#### WHAT THE EXERCISE ASKS
Retype exactly the lines from the one that contains "(591, 205) = (123, 391): orange" through the final line of the material below, and add nothing else.

#### EXERCISE INPUTS
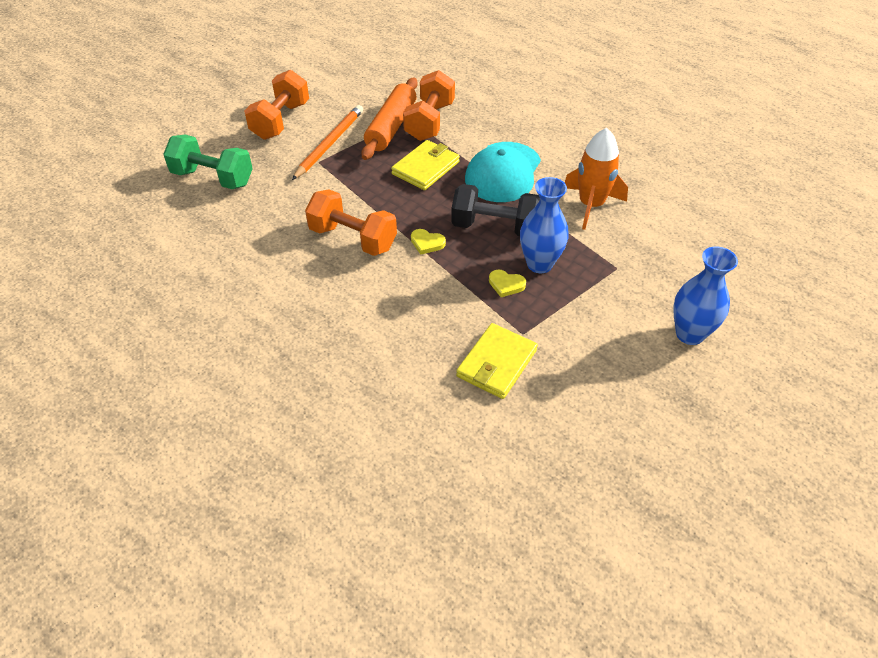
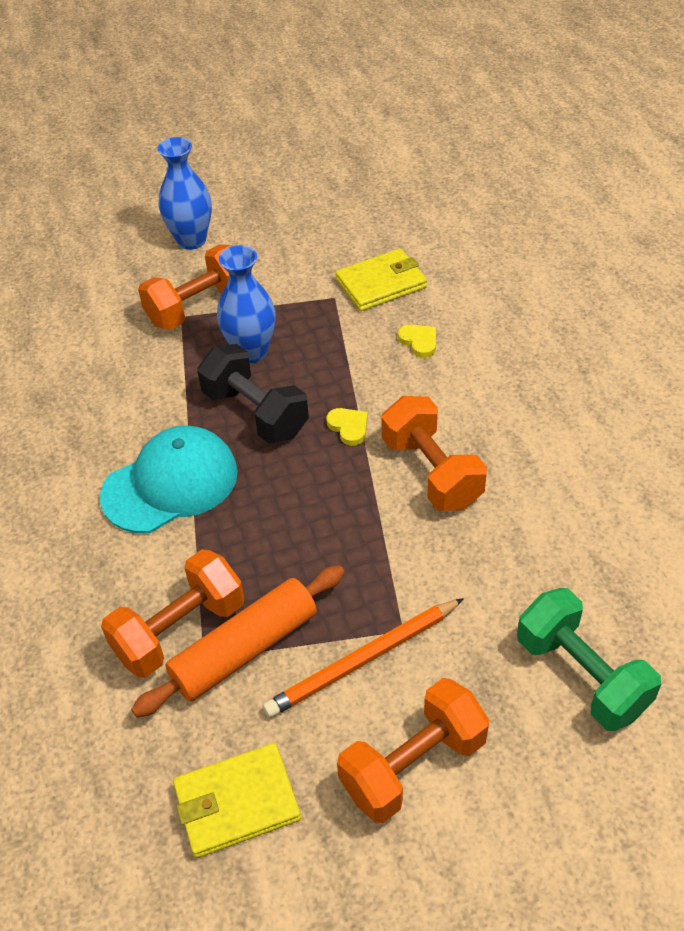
camera: 145 degrees left, 0 degrees up
(426, 168) = (260, 540): yellow wallet -> yellow wallet (237, 802)
(506, 284) = (306, 345): yellow heart -> yellow heart (419, 342)
(591, 205) = (123, 391): orange rocket -> none
(613, 280) = (198, 307): none -> orange dumbbell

#### WRITTEN SOLUTION
(591, 205) = (123, 391): orange rocket -> none
(613, 280) = (198, 307): none -> orange dumbbell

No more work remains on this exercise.